____ Input material
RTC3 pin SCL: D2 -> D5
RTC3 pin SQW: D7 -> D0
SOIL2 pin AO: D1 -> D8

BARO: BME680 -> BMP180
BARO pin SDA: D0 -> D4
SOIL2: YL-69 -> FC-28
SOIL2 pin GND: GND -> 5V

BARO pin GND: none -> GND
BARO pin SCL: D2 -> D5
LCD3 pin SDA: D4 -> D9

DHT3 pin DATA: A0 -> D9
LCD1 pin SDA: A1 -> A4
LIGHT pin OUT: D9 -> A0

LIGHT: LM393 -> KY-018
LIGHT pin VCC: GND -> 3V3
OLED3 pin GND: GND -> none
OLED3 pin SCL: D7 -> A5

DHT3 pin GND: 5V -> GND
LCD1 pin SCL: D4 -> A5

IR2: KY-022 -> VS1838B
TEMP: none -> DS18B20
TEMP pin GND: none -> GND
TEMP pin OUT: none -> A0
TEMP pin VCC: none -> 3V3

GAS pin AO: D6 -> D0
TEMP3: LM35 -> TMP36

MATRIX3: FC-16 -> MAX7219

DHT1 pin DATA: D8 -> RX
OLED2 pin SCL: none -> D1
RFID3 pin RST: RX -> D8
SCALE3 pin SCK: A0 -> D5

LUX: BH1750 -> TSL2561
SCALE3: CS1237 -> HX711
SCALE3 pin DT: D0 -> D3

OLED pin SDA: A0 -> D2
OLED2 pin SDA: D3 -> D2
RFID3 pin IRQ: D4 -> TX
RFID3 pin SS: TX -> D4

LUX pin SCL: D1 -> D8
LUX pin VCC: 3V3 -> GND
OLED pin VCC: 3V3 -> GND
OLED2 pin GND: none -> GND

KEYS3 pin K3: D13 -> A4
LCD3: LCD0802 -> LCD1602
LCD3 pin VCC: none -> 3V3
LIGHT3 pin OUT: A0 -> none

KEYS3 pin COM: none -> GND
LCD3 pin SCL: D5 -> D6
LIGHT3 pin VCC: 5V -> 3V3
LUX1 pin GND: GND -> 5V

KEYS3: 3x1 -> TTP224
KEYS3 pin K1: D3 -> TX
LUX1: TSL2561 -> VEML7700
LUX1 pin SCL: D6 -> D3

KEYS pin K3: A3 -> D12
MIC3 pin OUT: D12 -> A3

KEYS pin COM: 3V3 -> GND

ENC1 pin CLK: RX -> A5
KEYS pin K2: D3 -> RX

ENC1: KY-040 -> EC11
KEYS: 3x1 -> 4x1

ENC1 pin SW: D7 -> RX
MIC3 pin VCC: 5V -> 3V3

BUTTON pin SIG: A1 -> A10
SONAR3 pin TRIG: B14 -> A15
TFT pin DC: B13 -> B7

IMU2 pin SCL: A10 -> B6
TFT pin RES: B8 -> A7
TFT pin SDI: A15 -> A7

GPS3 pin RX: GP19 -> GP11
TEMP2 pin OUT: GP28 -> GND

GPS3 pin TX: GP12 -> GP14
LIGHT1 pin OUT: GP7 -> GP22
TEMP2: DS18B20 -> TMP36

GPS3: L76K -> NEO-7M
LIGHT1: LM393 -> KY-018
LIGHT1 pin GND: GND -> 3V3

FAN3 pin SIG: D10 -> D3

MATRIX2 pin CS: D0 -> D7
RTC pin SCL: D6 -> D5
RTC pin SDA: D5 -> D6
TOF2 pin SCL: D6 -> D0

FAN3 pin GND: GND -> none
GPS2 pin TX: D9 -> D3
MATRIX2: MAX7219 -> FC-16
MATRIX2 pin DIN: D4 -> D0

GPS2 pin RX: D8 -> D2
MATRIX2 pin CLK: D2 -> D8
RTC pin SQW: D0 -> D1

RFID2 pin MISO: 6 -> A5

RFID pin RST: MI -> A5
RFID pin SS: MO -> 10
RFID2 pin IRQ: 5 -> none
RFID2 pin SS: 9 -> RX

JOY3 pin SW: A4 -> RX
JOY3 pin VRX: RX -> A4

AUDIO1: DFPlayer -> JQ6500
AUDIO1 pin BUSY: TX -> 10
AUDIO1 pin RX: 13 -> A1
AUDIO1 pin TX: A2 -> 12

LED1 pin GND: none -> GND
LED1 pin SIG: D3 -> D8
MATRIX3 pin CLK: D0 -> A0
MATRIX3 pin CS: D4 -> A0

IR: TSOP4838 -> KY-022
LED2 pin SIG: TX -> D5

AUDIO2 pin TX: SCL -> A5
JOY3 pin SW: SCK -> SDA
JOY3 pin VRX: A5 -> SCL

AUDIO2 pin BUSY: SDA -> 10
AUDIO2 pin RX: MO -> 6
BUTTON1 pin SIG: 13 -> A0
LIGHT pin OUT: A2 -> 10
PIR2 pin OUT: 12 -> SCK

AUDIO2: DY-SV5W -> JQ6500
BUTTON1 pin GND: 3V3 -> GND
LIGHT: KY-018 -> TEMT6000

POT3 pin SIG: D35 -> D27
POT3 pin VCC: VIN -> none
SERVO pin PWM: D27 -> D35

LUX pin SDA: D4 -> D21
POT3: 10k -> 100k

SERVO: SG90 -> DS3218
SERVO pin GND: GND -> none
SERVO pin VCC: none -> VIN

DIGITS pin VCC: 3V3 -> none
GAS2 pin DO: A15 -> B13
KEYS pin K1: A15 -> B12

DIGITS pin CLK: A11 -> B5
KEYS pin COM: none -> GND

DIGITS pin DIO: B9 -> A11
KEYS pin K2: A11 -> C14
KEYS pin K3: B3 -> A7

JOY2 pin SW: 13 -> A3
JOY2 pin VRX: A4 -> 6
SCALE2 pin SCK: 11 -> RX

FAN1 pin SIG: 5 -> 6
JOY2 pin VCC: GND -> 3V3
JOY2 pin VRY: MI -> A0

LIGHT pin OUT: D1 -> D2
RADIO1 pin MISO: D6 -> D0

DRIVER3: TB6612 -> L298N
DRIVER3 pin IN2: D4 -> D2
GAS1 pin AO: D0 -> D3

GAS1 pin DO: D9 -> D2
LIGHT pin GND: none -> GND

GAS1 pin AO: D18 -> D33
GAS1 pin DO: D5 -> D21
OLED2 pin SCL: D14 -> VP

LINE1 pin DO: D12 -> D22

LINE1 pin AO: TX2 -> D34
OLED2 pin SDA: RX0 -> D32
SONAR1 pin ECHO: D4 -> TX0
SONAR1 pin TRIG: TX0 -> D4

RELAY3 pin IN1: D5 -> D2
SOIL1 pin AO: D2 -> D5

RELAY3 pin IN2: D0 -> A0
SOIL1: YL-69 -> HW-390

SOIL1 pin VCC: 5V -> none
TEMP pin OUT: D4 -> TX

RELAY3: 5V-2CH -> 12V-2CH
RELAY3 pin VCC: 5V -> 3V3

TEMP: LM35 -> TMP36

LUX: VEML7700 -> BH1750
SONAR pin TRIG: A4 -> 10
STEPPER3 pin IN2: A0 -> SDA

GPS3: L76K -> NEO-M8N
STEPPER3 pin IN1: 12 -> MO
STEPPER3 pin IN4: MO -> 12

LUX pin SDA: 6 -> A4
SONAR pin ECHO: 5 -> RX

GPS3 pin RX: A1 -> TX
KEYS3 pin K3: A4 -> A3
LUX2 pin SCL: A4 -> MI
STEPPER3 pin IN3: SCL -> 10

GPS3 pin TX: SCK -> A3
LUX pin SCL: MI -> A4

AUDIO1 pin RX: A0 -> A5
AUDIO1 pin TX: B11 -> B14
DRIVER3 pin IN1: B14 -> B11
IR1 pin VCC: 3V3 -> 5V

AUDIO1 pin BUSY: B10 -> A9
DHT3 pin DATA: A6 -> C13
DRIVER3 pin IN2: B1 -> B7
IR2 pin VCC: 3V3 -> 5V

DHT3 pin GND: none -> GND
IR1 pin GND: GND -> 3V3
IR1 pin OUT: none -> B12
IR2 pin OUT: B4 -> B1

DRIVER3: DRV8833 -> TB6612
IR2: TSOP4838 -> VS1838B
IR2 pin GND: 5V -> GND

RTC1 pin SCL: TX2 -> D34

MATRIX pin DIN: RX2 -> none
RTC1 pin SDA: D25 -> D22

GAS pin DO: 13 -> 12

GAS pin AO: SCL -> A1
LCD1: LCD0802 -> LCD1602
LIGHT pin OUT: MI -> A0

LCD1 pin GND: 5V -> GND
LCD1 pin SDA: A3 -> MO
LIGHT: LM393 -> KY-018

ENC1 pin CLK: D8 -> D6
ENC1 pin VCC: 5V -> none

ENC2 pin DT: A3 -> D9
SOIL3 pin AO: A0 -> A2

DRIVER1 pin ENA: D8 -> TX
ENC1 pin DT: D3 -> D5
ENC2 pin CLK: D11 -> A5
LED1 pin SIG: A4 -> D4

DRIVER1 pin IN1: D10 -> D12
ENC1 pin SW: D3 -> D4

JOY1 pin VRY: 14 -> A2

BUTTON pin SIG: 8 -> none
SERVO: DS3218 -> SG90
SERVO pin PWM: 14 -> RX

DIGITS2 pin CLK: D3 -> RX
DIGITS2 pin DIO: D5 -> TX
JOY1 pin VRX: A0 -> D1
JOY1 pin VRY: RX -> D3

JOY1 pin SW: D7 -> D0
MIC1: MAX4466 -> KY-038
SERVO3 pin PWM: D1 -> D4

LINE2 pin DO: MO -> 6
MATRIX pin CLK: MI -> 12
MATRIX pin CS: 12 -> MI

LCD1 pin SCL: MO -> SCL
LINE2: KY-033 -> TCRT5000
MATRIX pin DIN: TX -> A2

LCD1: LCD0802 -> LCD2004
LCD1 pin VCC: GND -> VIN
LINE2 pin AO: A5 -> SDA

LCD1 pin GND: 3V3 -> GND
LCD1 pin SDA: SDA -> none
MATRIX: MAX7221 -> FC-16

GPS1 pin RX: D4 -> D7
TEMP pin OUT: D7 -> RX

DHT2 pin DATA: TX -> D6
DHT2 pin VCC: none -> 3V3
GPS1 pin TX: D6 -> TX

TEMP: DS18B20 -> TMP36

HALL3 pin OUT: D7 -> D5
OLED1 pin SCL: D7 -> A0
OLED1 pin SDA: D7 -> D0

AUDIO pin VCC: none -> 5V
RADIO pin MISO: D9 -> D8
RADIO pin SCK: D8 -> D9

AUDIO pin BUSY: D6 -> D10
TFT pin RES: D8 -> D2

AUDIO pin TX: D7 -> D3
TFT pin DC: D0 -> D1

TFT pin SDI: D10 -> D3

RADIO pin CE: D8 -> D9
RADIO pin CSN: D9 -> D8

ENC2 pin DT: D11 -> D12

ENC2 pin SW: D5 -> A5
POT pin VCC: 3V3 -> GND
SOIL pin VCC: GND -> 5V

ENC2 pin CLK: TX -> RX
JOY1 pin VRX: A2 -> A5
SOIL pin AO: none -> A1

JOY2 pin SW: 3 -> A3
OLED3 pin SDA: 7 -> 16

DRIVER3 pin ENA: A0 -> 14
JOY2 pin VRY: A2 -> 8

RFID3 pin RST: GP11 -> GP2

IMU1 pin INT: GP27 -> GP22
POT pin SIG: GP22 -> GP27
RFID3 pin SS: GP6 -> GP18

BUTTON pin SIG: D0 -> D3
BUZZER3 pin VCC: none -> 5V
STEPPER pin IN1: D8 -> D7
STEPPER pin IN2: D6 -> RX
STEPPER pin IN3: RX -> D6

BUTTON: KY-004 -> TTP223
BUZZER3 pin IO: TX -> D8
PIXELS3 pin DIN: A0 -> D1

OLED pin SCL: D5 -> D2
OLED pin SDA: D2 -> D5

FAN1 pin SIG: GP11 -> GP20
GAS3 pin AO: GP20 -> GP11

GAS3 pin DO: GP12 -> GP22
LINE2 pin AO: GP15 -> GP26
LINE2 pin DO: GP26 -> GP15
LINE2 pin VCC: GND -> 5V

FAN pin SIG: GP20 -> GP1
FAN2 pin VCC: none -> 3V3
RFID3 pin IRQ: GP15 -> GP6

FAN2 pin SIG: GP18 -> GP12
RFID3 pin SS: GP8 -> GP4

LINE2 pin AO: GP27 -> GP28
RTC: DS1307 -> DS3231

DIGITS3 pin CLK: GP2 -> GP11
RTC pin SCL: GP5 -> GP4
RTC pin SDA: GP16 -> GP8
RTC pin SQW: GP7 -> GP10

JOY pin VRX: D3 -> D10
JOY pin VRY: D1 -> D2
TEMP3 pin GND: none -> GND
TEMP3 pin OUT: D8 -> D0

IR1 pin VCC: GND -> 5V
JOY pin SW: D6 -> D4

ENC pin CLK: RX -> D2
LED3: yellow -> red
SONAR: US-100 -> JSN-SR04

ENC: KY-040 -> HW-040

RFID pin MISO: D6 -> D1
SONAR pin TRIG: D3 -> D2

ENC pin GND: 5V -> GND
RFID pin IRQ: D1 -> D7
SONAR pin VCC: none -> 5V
________
Task brief:
Keeping every character as it is, restate the lines above that run from the line with "MATRIX2: MAX7219 -> FC-16" through the line with "AUDIO1: DFPlayer -> JQ6500", both included, and nothing else.

Answer area:
MATRIX2: MAX7219 -> FC-16
MATRIX2 pin DIN: D4 -> D0

GPS2 pin RX: D8 -> D2
MATRIX2 pin CLK: D2 -> D8
RTC pin SQW: D0 -> D1

RFID2 pin MISO: 6 -> A5

RFID pin RST: MI -> A5
RFID pin SS: MO -> 10
RFID2 pin IRQ: 5 -> none
RFID2 pin SS: 9 -> RX

JOY3 pin SW: A4 -> RX
JOY3 pin VRX: RX -> A4

AUDIO1: DFPlayer -> JQ6500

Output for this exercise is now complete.